### INPUT RECORDS
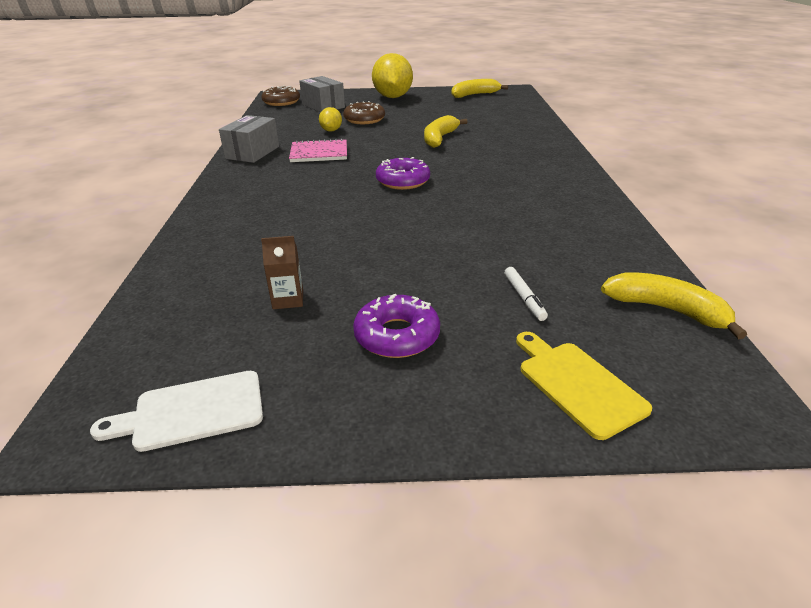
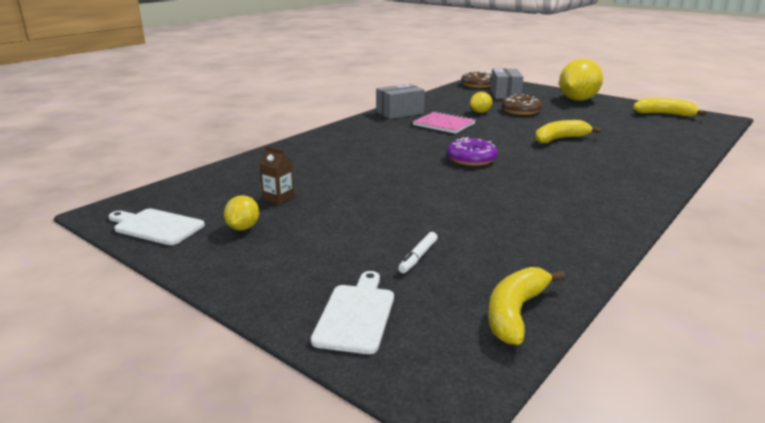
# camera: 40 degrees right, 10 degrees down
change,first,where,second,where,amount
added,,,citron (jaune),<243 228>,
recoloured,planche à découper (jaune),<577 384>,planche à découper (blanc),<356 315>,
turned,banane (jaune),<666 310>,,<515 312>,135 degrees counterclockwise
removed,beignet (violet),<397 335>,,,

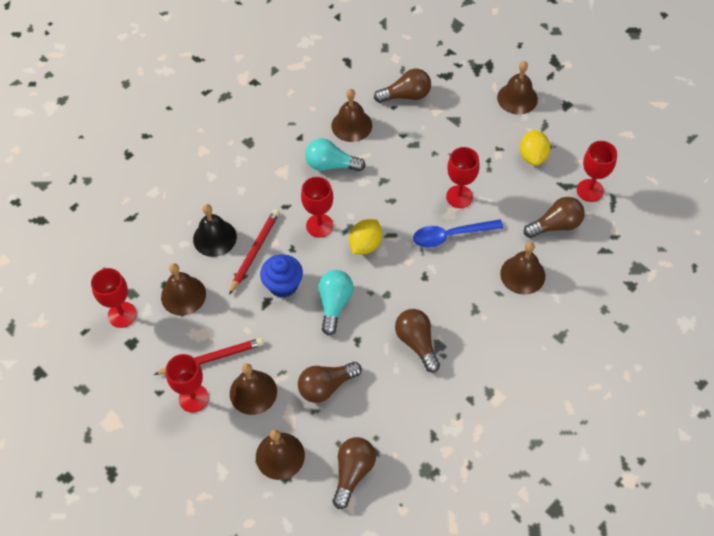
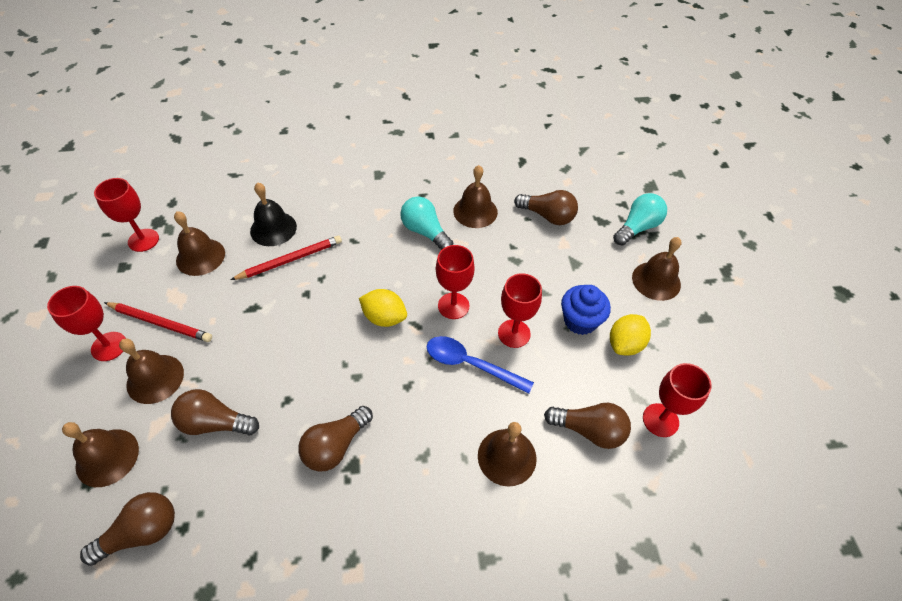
# camera: 35 degrees right, 5 degrees down
change,first,where,second,where,amount
turned,ampoule (marron),<417 343>,,<336 446>,150 degrees counterclockwise
turned,citron (jaune),<365 245>,,<384 317>,45 degrees clockwise
moved,verre à pied (rouge),<319 225>,,<453 306>,
moved,muffin (bleu),<283 285>,,<580 321>,
moved,ampoule (turquoise),<334 304>,,<637 227>,

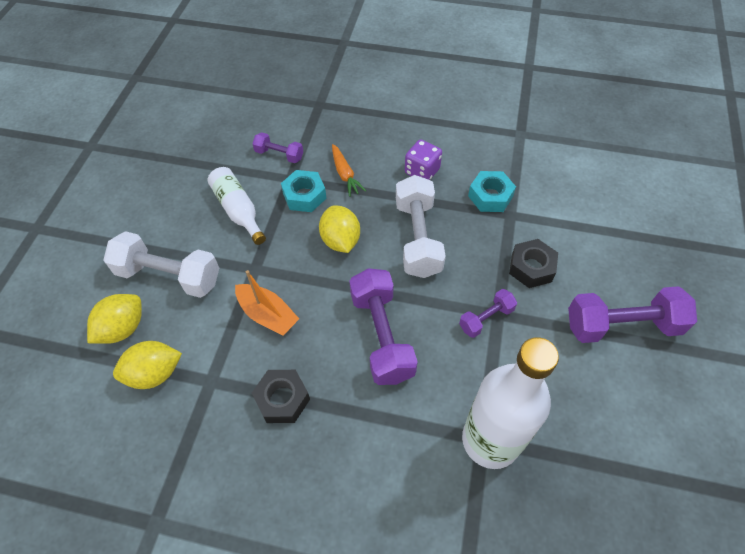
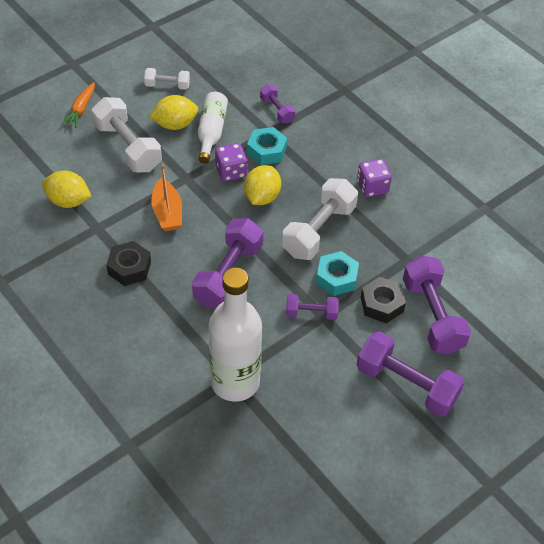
# camera: 35 degrees right, 5 degrees down
change,first,where,second,where,amount
moved,carotte (orange),<345 174>,,<81 109>,
added,,,haltère (blanc),<167 85>,
moved,citron (jaune),<123 328>,,<175 124>,
added,,,dé (violet),<231 171>,
moved,écrou (turquoise),<490 196>,,<336 278>,
added,,,haltère (violet),<432 316>,

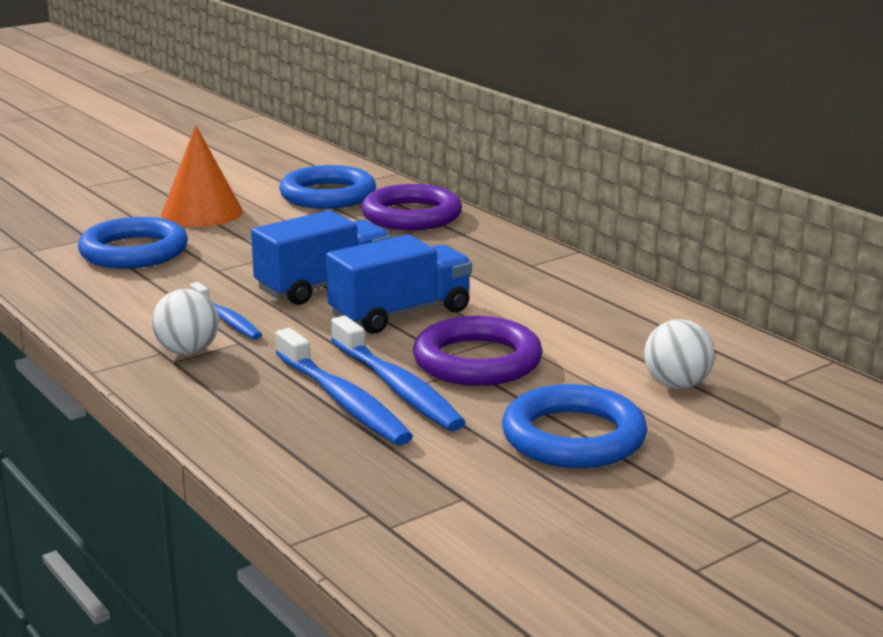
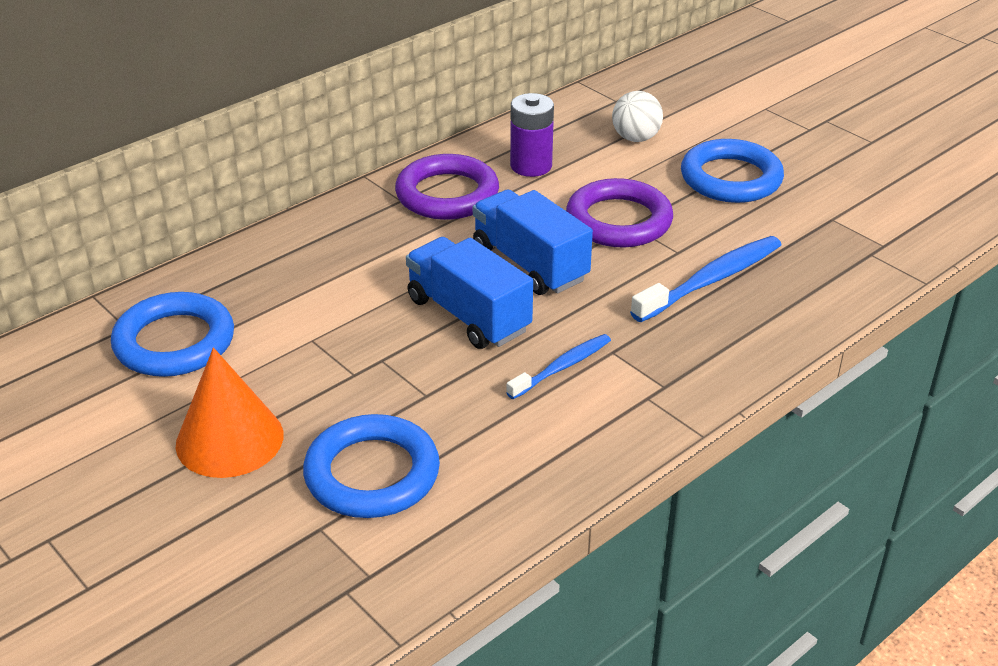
# camera: 95 degrees left, 15 degrees up
change,first,where,second,where,amount
moved,anneau (violet),<411 216>,,<447 194>,
added,,,pile (violet),<531 166>,
removed,balle (blanc),<187 351>,,,
removed,brosse à dents (bleu),<397 387>,,,

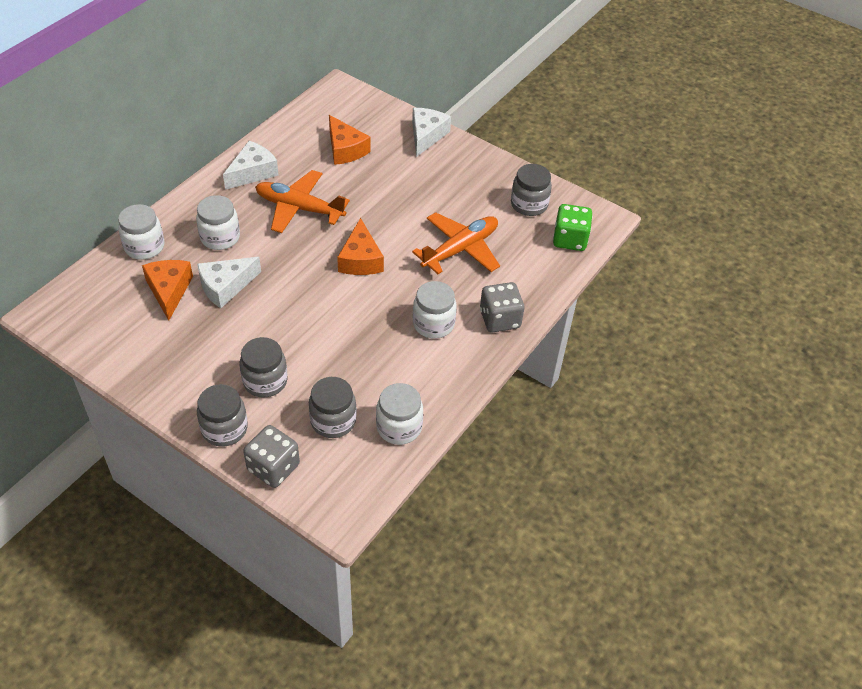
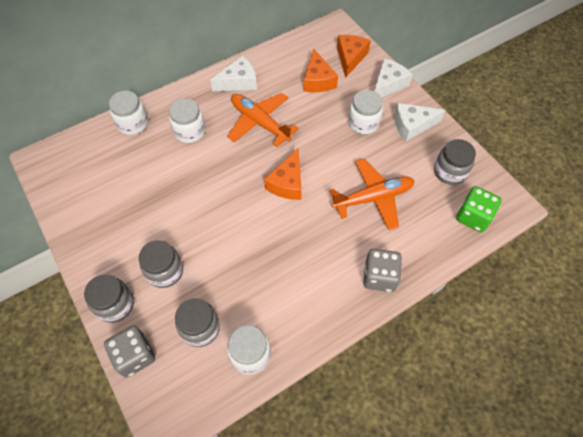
# camera: 25 degrees right, 10 degrees up
change,first,where,second,where,amount
moved,fromage (orange),<169 290>,,<350 58>,
moved,bocal (blanc),<433 324>,,<363 123>,
moved,fromage (blanc),<225 286>,,<412 125>,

### TASK GOAL
Scan the records for the string "violet". Copy each line in which it appears.

### YOUR SOLUTION
removed,beignet (violet),<397 335>,,,
added,,,dé (violet),<231 171>,
added,,,haltère (violet),<432 316>,
moved,anneau (violet),<411 216>,,<447 194>,
added,,,pile (violet),<531 166>,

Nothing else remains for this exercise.